> _Work item_
The answer must consist of each line below that contains the word "gray", copied in full.

> _Available records_
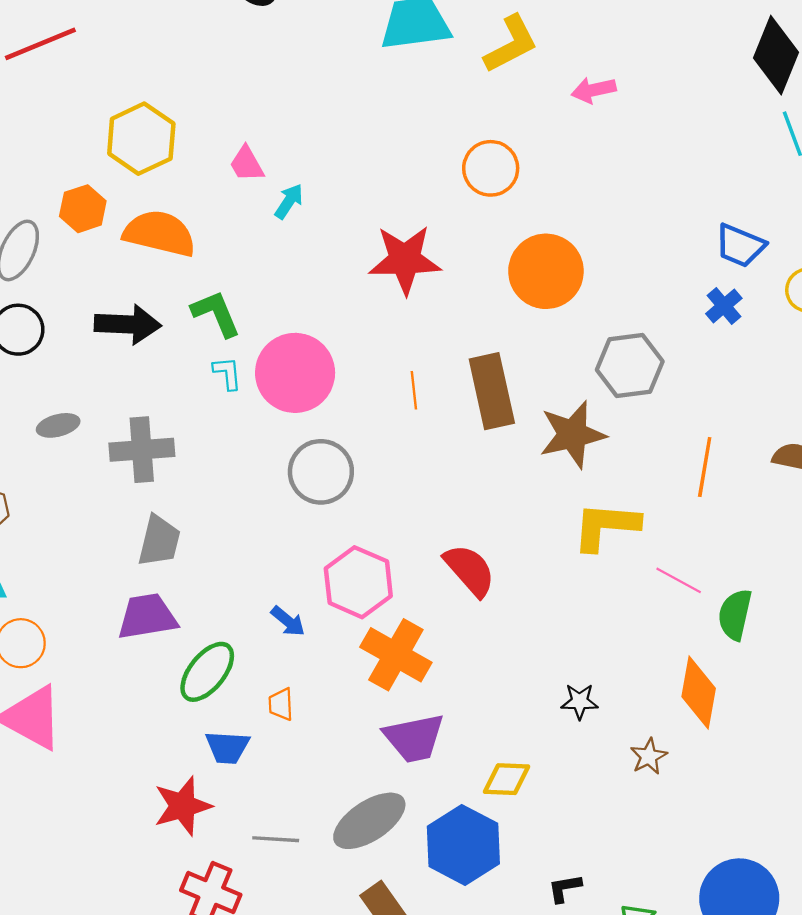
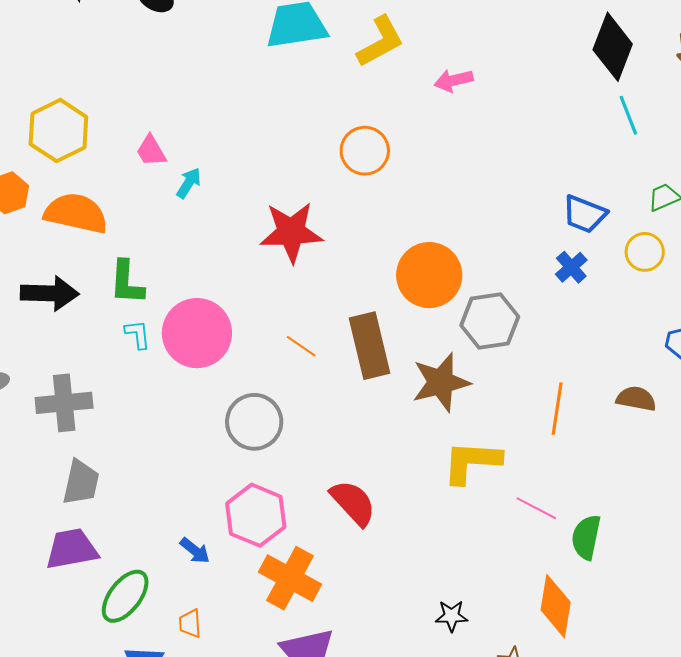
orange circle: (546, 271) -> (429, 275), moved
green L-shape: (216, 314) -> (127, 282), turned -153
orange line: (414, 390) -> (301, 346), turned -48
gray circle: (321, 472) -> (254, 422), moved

...

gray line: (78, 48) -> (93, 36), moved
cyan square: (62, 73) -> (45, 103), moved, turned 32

> _Result below_
gray circle: (321, 472) -> (254, 422), moved
gray line: (78, 48) -> (93, 36), moved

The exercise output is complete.